WHAT YOU WILL DO: The records need to be set down again exactly as they appear.

TASK MATERIAL:
------------------------------------
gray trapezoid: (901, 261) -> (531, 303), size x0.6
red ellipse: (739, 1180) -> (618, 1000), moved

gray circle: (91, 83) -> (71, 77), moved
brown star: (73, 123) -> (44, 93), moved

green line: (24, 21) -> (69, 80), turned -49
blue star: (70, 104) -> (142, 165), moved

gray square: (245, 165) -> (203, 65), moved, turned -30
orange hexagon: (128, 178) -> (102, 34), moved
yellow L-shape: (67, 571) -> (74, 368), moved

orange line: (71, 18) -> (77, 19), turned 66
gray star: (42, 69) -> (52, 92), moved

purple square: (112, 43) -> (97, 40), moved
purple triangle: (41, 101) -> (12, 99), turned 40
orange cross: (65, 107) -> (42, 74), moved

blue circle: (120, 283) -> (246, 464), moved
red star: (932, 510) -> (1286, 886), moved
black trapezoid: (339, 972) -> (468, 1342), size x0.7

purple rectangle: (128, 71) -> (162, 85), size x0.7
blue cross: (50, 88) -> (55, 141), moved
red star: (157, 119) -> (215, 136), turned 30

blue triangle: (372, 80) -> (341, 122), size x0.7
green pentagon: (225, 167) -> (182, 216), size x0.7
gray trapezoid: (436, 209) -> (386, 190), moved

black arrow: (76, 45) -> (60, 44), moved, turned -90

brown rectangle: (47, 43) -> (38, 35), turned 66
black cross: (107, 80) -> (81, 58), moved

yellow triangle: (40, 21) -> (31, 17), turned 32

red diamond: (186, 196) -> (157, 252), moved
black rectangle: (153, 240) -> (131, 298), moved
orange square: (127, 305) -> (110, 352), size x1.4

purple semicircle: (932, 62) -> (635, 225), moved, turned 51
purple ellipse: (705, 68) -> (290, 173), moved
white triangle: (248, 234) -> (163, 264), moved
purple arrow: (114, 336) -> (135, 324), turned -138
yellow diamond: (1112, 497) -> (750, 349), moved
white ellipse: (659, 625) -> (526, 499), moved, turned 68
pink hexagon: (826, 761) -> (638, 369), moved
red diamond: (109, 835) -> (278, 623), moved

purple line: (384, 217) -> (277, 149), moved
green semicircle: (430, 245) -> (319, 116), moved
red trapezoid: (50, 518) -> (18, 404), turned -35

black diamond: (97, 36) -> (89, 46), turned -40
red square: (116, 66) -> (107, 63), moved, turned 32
------------------------------------
WRITTEN REPLY:
gray trapezoid: (901, 261) -> (531, 303), size x0.6
red ellipse: (739, 1180) -> (618, 1000), moved

gray circle: (91, 83) -> (71, 77), moved
brown star: (73, 123) -> (44, 93), moved

green line: (24, 21) -> (69, 80), turned -49
blue star: (70, 104) -> (142, 165), moved

gray square: (245, 165) -> (203, 65), moved, turned -30
orange hexagon: (128, 178) -> (102, 34), moved
yellow L-shape: (67, 571) -> (74, 368), moved

orange line: (71, 18) -> (77, 19), turned 66
gray star: (42, 69) -> (52, 92), moved

purple square: (112, 43) -> (97, 40), moved
purple triangle: (41, 101) -> (12, 99), turned 40
orange cross: (65, 107) -> (42, 74), moved

blue circle: (120, 283) -> (246, 464), moved
red star: (932, 510) -> (1286, 886), moved
black trapezoid: (339, 972) -> (468, 1342), size x0.7

purple rectangle: (128, 71) -> (162, 85), size x0.7
blue cross: (50, 88) -> (55, 141), moved
red star: (157, 119) -> (215, 136), turned 30

blue triangle: (372, 80) -> (341, 122), size x0.7
green pentagon: (225, 167) -> (182, 216), size x0.7
gray trapezoid: (436, 209) -> (386, 190), moved

black arrow: (76, 45) -> (60, 44), moved, turned -90

brown rectangle: (47, 43) -> (38, 35), turned 66
black cross: (107, 80) -> (81, 58), moved

yellow triangle: (40, 21) -> (31, 17), turned 32

red diamond: (186, 196) -> (157, 252), moved
black rectangle: (153, 240) -> (131, 298), moved
orange square: (127, 305) -> (110, 352), size x1.4

purple semicircle: (932, 62) -> (635, 225), moved, turned 51
purple ellipse: (705, 68) -> (290, 173), moved
white triangle: (248, 234) -> (163, 264), moved
purple arrow: (114, 336) -> (135, 324), turned -138
yellow diamond: (1112, 497) -> (750, 349), moved
white ellipse: (659, 625) -> (526, 499), moved, turned 68
pink hexagon: (826, 761) -> (638, 369), moved
red diamond: (109, 835) -> (278, 623), moved

purple line: (384, 217) -> (277, 149), moved
green semicircle: (430, 245) -> (319, 116), moved
red trapezoid: (50, 518) -> (18, 404), turned -35

black diamond: (97, 36) -> (89, 46), turned -40
red square: (116, 66) -> (107, 63), moved, turned 32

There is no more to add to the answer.